Two-dimensional motion records:
◇ ◇ ◇ ◇
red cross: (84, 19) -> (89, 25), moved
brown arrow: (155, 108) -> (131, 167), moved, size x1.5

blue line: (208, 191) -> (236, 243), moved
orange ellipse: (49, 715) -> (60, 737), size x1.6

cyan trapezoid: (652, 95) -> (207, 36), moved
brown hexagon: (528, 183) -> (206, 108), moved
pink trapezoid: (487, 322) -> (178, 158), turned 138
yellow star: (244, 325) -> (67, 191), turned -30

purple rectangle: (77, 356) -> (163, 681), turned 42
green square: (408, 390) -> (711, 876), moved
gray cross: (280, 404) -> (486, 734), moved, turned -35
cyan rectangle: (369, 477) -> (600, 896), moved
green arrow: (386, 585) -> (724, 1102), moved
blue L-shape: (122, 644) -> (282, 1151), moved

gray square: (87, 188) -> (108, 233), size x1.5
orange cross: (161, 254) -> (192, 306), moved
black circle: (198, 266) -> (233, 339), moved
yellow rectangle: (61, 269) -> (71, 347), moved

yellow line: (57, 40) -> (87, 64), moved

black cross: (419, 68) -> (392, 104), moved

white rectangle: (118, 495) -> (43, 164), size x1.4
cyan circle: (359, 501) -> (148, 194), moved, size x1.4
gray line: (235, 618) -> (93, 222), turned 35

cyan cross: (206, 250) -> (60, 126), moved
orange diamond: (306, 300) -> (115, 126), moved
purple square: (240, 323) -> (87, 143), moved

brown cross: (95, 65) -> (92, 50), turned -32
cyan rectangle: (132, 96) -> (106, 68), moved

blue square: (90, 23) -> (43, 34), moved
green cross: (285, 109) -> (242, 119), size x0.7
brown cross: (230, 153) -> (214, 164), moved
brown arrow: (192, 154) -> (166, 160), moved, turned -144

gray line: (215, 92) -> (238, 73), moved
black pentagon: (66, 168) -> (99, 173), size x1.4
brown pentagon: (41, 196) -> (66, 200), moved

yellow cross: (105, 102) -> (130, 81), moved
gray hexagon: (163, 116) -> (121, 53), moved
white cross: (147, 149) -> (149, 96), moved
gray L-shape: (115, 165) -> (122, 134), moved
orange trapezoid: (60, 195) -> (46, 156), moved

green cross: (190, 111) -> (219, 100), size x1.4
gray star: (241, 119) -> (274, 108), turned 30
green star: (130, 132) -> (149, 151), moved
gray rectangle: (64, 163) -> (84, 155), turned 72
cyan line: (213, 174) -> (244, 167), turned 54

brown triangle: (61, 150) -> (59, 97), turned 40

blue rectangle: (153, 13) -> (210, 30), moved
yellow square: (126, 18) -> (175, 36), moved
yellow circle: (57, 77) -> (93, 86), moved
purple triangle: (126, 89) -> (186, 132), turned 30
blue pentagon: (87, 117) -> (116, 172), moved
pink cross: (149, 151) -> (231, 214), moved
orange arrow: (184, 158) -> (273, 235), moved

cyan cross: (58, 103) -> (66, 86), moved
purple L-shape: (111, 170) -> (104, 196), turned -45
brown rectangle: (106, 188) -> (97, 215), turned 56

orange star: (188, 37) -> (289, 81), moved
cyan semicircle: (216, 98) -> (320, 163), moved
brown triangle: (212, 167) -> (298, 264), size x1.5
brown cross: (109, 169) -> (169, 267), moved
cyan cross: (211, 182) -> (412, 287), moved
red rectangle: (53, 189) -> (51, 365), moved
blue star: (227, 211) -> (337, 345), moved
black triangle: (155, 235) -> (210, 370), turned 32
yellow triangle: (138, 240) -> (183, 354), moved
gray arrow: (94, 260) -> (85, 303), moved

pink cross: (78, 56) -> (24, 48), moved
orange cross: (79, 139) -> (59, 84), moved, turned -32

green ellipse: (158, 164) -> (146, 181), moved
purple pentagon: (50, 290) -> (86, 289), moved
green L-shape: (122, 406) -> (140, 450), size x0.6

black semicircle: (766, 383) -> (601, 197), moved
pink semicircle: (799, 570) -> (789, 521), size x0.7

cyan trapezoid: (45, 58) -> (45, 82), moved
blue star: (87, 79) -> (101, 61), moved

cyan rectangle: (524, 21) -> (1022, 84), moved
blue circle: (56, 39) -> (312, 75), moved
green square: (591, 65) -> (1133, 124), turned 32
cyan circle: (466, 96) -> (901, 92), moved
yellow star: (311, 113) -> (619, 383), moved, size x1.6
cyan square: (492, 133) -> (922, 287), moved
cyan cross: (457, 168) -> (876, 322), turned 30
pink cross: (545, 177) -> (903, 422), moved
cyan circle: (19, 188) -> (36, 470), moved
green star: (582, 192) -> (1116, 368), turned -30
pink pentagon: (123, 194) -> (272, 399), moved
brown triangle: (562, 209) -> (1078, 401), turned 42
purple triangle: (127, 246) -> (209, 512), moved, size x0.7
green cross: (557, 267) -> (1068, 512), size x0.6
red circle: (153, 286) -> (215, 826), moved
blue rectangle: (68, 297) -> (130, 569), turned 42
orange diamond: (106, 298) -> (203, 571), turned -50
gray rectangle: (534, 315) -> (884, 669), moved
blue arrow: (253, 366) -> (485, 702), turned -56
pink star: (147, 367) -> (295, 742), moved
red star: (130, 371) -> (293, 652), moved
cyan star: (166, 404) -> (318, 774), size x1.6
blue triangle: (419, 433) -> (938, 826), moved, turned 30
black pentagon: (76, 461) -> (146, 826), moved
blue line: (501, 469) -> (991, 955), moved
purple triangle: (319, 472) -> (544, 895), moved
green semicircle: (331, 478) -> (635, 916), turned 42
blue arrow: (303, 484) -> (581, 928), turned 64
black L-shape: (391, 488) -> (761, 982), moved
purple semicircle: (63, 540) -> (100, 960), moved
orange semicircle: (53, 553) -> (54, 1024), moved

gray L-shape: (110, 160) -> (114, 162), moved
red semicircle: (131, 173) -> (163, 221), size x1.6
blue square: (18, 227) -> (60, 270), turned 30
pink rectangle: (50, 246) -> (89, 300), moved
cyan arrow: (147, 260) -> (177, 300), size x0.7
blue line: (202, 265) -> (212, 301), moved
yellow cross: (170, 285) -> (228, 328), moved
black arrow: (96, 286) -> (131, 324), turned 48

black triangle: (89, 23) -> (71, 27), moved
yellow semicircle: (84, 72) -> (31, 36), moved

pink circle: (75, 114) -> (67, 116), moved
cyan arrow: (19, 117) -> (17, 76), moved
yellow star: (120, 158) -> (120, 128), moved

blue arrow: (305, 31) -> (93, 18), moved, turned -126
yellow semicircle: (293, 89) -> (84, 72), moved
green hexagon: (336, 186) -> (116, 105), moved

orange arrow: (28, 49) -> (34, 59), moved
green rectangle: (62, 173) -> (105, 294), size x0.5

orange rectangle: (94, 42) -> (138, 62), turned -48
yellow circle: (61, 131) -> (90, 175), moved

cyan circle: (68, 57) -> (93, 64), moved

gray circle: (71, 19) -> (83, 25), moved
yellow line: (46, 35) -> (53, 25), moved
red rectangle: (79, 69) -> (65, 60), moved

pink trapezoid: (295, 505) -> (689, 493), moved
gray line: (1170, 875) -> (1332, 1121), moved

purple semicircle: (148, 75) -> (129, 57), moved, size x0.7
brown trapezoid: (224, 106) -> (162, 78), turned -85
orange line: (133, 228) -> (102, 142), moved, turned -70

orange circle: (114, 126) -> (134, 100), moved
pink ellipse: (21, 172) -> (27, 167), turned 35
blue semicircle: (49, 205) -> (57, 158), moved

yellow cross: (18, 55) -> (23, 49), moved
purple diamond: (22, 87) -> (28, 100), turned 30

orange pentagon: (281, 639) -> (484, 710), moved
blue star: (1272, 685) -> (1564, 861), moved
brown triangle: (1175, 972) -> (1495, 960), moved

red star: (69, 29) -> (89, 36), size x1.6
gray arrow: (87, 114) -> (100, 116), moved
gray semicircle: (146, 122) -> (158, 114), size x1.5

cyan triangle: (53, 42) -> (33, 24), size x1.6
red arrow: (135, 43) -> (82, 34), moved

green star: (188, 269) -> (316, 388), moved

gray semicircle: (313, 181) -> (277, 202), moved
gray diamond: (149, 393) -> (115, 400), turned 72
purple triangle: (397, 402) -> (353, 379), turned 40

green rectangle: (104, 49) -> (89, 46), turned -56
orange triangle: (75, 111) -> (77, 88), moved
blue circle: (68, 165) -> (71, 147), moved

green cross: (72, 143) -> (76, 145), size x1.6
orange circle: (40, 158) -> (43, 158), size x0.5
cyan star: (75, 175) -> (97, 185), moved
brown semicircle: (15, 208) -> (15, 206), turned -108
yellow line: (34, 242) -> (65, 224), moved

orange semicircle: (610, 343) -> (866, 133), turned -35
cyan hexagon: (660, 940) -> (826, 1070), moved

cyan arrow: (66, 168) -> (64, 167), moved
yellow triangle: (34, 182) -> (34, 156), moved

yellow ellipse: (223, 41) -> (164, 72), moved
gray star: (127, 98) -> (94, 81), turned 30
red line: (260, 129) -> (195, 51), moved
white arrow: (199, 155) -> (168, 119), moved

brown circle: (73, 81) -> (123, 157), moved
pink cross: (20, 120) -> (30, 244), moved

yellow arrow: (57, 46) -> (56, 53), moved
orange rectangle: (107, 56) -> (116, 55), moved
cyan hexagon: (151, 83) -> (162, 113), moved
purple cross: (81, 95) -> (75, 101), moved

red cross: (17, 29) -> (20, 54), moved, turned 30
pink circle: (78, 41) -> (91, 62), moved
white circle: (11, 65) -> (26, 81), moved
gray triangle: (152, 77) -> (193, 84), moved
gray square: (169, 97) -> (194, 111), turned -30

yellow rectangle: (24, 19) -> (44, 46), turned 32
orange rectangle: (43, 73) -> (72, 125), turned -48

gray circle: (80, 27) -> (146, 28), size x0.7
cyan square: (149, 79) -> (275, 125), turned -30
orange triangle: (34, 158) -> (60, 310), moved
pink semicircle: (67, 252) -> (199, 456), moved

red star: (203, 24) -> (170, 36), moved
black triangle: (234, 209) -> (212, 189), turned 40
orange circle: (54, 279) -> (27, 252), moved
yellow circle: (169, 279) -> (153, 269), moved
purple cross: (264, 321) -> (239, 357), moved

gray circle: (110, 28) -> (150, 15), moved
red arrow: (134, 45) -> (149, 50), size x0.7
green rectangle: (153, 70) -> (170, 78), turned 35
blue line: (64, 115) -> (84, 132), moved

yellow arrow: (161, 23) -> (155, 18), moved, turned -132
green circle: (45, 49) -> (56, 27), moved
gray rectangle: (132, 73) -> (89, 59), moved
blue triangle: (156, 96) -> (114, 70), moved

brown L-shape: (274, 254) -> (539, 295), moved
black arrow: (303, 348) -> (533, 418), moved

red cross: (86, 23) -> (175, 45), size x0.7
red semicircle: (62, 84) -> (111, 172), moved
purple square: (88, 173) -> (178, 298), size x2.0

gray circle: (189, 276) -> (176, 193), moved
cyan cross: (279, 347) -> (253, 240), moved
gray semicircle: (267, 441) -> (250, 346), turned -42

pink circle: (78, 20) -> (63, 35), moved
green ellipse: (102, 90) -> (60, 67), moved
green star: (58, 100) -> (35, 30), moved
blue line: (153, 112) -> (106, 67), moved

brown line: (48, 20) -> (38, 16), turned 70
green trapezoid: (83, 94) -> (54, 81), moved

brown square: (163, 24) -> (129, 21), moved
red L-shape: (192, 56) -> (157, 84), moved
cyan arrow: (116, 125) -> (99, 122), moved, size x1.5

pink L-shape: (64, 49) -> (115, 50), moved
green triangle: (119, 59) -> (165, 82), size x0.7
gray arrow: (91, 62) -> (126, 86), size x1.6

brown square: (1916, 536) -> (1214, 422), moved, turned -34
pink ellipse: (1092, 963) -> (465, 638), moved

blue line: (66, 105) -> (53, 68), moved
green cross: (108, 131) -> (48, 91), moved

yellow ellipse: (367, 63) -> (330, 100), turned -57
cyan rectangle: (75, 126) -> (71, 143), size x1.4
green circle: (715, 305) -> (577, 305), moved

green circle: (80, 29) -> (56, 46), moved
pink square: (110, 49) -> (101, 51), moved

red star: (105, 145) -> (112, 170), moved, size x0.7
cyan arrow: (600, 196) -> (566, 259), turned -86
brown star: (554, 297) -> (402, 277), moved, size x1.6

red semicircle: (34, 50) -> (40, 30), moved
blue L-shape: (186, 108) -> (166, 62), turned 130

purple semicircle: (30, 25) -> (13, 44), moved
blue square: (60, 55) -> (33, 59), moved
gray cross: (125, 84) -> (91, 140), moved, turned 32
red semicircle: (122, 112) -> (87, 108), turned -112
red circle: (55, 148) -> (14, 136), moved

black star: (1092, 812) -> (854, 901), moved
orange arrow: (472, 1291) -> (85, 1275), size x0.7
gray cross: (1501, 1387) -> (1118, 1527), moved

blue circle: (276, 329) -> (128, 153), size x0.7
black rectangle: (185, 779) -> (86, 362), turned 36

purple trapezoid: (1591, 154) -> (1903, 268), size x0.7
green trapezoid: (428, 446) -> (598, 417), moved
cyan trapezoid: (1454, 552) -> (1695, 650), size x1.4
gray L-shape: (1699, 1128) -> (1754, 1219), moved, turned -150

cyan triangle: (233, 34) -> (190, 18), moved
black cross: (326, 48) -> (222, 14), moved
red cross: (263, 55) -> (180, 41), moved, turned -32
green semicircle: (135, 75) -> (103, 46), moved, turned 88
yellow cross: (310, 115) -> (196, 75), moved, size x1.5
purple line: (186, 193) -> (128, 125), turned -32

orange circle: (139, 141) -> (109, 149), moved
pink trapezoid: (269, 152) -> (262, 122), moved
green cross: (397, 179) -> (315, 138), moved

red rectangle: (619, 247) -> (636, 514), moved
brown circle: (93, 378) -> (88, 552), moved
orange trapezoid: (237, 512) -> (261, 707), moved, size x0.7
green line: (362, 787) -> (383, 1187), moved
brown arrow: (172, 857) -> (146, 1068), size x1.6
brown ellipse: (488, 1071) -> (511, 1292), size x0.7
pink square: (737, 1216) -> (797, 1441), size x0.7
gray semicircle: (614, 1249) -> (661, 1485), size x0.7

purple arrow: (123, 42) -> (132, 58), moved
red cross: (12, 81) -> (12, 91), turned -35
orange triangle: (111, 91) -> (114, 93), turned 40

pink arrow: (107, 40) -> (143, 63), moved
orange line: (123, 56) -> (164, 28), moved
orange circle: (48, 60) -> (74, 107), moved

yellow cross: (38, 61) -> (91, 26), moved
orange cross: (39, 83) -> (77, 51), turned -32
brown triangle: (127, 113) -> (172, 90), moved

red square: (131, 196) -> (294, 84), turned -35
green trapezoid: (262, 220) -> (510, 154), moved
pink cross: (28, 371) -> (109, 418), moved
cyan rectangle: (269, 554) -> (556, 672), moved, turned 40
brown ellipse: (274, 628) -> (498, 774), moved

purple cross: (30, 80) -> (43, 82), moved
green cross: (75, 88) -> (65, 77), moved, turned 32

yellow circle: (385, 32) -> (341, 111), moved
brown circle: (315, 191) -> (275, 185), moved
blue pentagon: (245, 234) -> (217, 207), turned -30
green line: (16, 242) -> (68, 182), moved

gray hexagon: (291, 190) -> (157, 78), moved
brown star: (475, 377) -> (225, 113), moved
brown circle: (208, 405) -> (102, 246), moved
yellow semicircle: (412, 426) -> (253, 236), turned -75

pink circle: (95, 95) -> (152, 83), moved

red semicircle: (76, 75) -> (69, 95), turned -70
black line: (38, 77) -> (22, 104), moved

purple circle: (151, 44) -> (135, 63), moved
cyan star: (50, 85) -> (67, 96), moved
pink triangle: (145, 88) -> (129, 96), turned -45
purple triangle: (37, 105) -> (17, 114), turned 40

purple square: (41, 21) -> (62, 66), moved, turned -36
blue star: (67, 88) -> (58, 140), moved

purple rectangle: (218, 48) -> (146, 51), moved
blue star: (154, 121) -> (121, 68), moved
◇ ◇ ◇ ◇
# [EXERCISE INSTRUCTIONS]
Could you return exactly the lines above from the line with "cyan cross: (58, 103) -> (66, 86), moved" to the line with "green ellipse: (158, 164)", both included, and nothing else?

# [FINISHED EXERCISE]
cyan cross: (58, 103) -> (66, 86), moved
purple L-shape: (111, 170) -> (104, 196), turned -45
brown rectangle: (106, 188) -> (97, 215), turned 56

orange star: (188, 37) -> (289, 81), moved
cyan semicircle: (216, 98) -> (320, 163), moved
brown triangle: (212, 167) -> (298, 264), size x1.5
brown cross: (109, 169) -> (169, 267), moved
cyan cross: (211, 182) -> (412, 287), moved
red rectangle: (53, 189) -> (51, 365), moved
blue star: (227, 211) -> (337, 345), moved
black triangle: (155, 235) -> (210, 370), turned 32
yellow triangle: (138, 240) -> (183, 354), moved
gray arrow: (94, 260) -> (85, 303), moved

pink cross: (78, 56) -> (24, 48), moved
orange cross: (79, 139) -> (59, 84), moved, turned -32

green ellipse: (158, 164) -> (146, 181), moved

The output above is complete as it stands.